DESCRIPTION OF THE TASK ->
If a line of the records contains the word "DGND", list it.

Difference listings:
· · · · ·

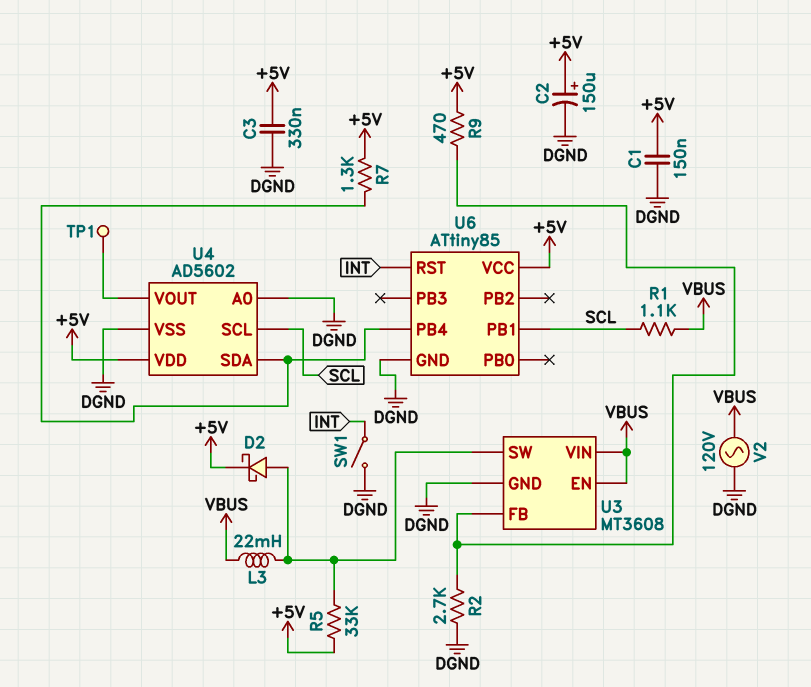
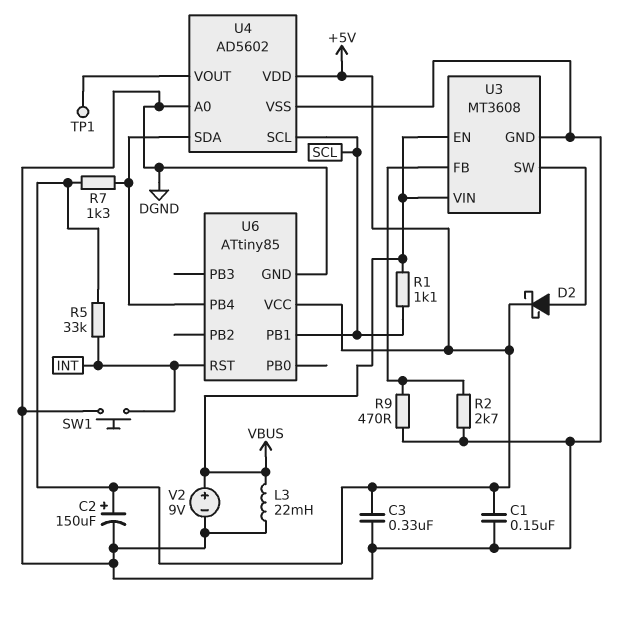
L3: 22mH (U3/SW, VBUS) -> 22mH (DGND, VBUS)
R5: 33k (+5V, U3/SW) -> 33k (+5V, INT)
R9: 470 (+5V, U3/FB) -> 470 (DGND, U3/FB)
SW1: switch (DGND, INT) -> button (DGND, INT)
V2: AC 120V (DGND, VBUS) -> 9V (plus VBUS, minus DGND)

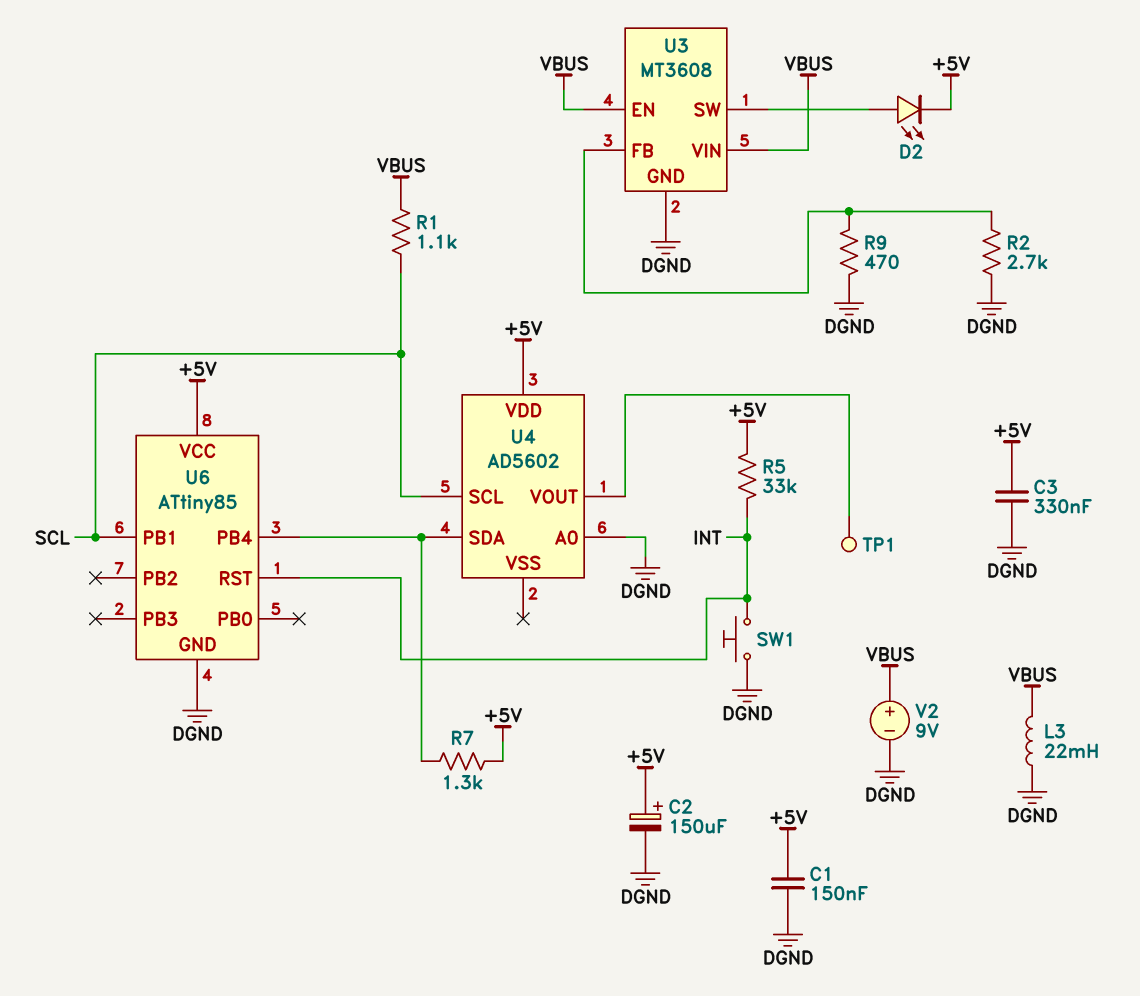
D2: schottky (A U3/SW, K +5V) -> LED (A U3/SW, K +5V)
U4 pin VSS: DGND -> none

· · · · ·

OUTPUT FOR THIS EXERCISE ->
L3: 22mH (U3/SW, VBUS) -> 22mH (DGND, VBUS)
R9: 470 (+5V, U3/FB) -> 470 (DGND, U3/FB)
SW1: switch (DGND, INT) -> button (DGND, INT)
V2: AC 120V (DGND, VBUS) -> 9V (plus VBUS, minus DGND)
U4 pin VSS: DGND -> none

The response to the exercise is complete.